%%

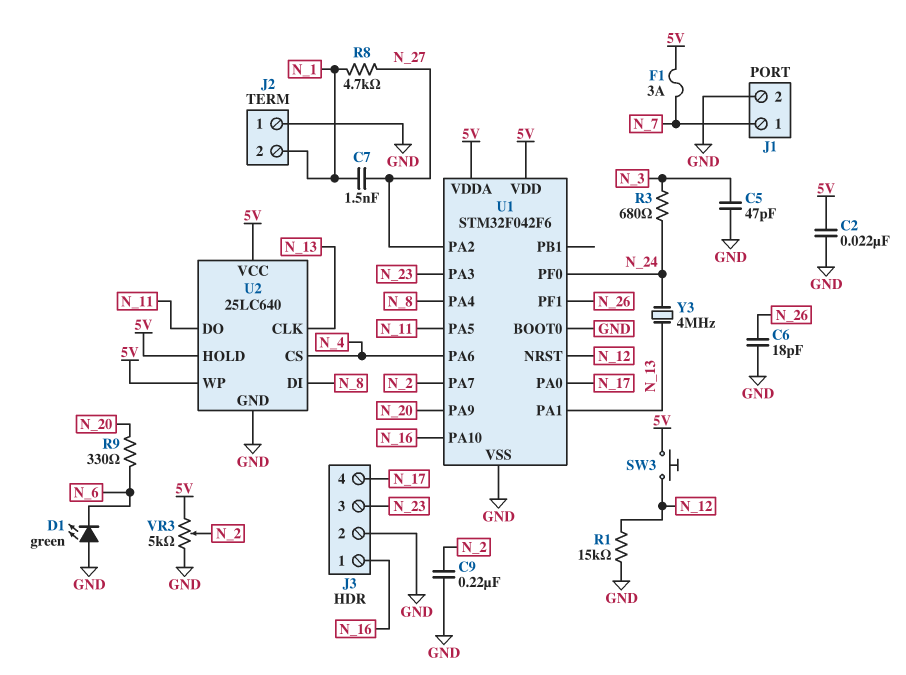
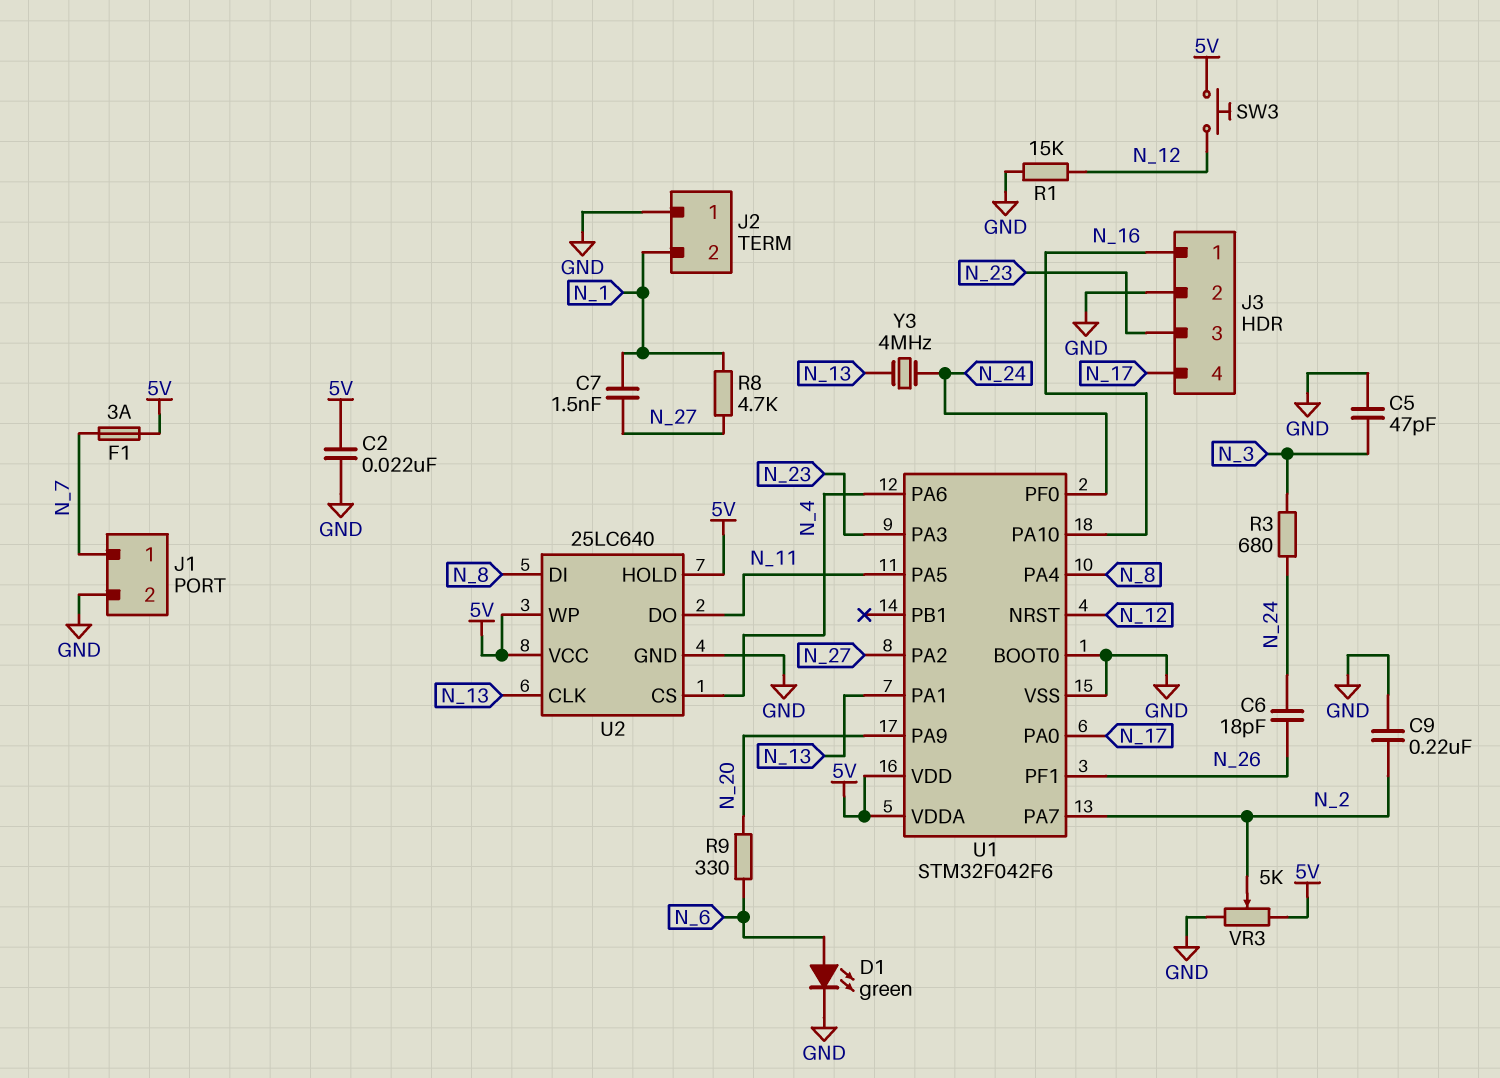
C6: 18pF (GND, N_26) -> 18pF (N_24, N_26)
D1: LED green (A GND, K N_6) -> LED green (A N_6, K GND)

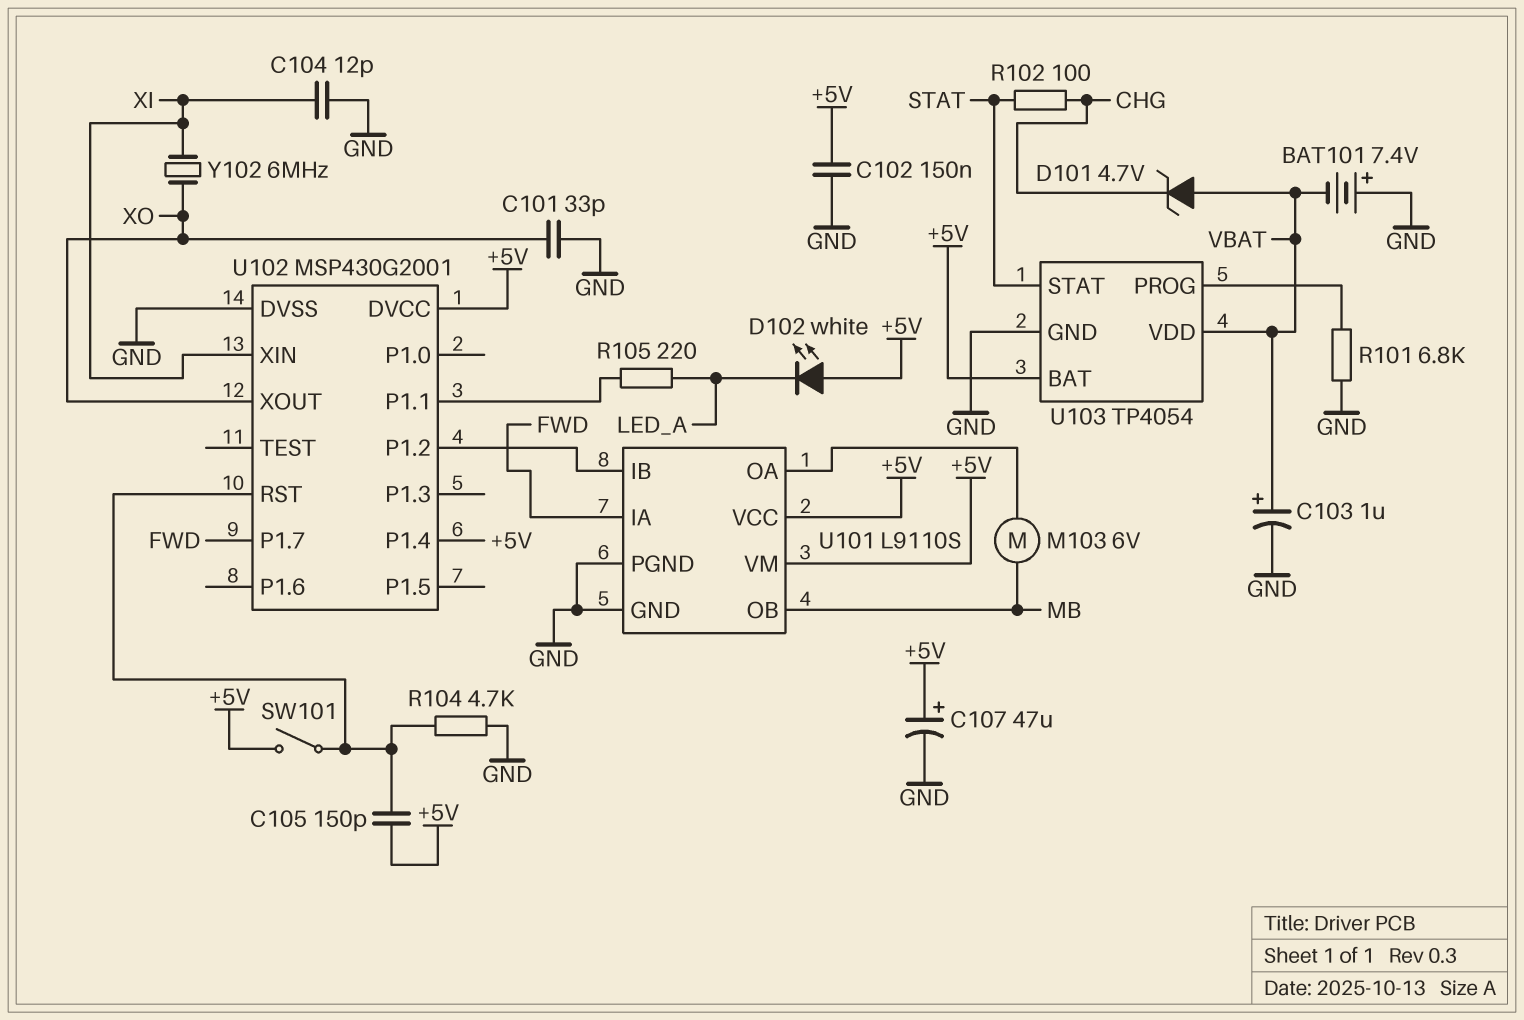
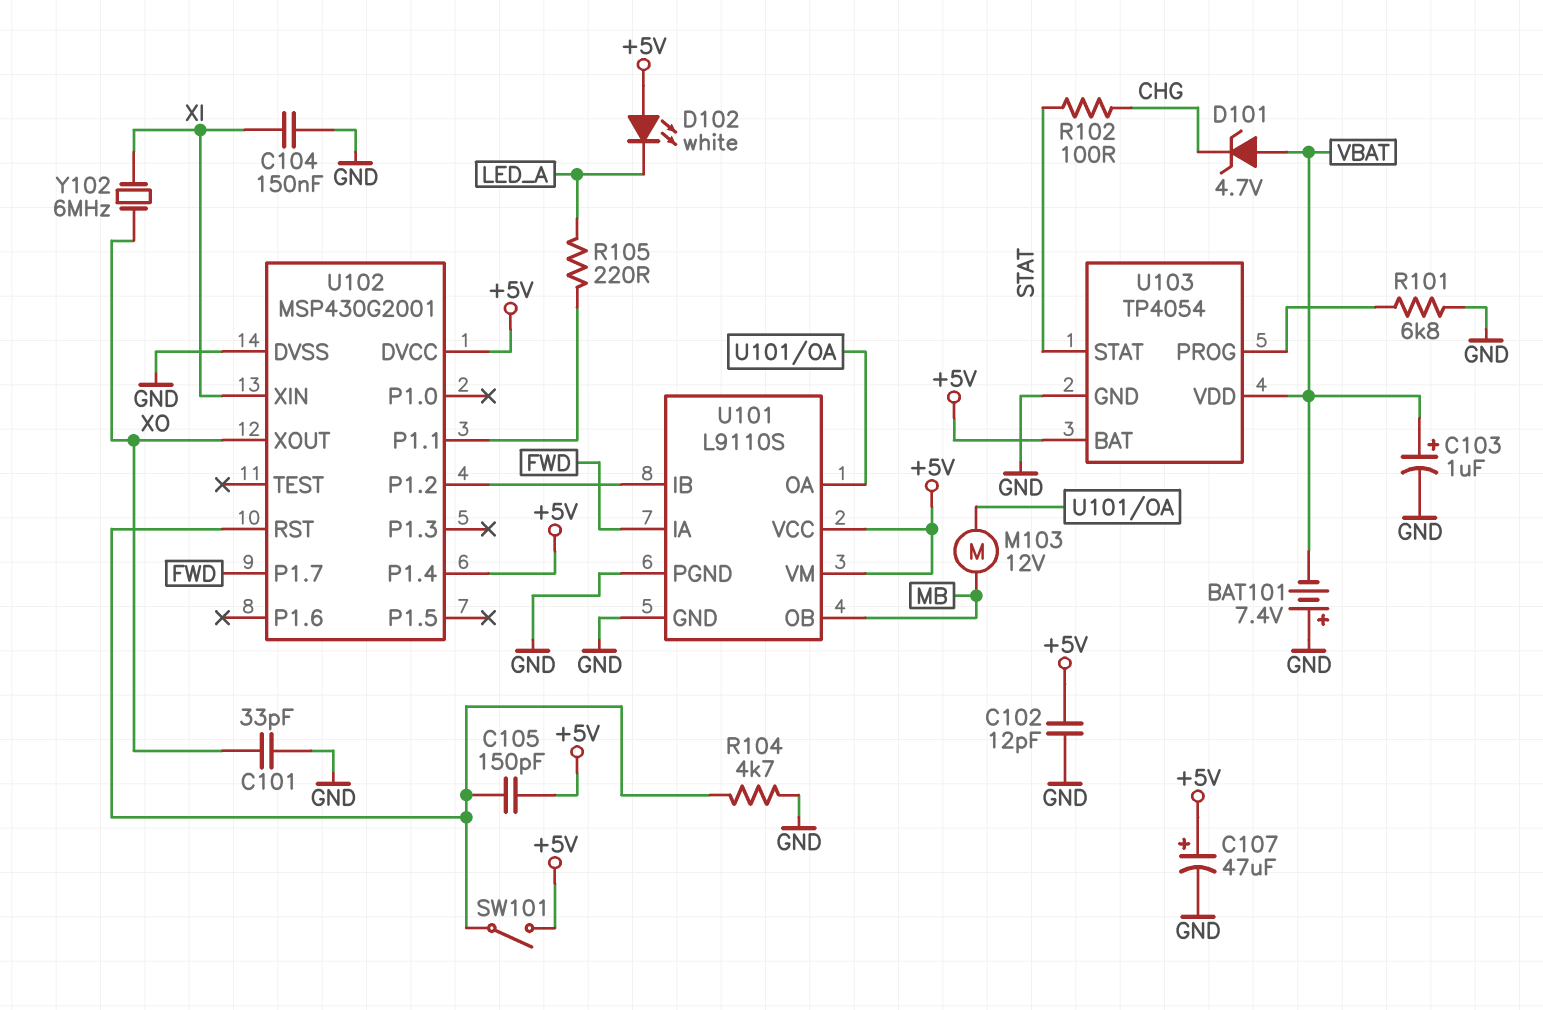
C102: 150nF (+5V, GND) -> 12pF (+5V, GND)
C104: 12pF (GND, XI) -> 150nF (GND, XI)
M103: motor 6V (MB, U101/OA) -> motor 12V (MB, U101/OA)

%%

### [TASK DIRECTIONS]
Reproduce verbatim only the lines from the one holding "C104: 12pF (GND, XI) -> 150nF (GND, XI)" through the end of the records.

### [RESPONSE TO THIS TASK]
C104: 12pF (GND, XI) -> 150nF (GND, XI)
M103: motor 6V (MB, U101/OA) -> motor 12V (MB, U101/OA)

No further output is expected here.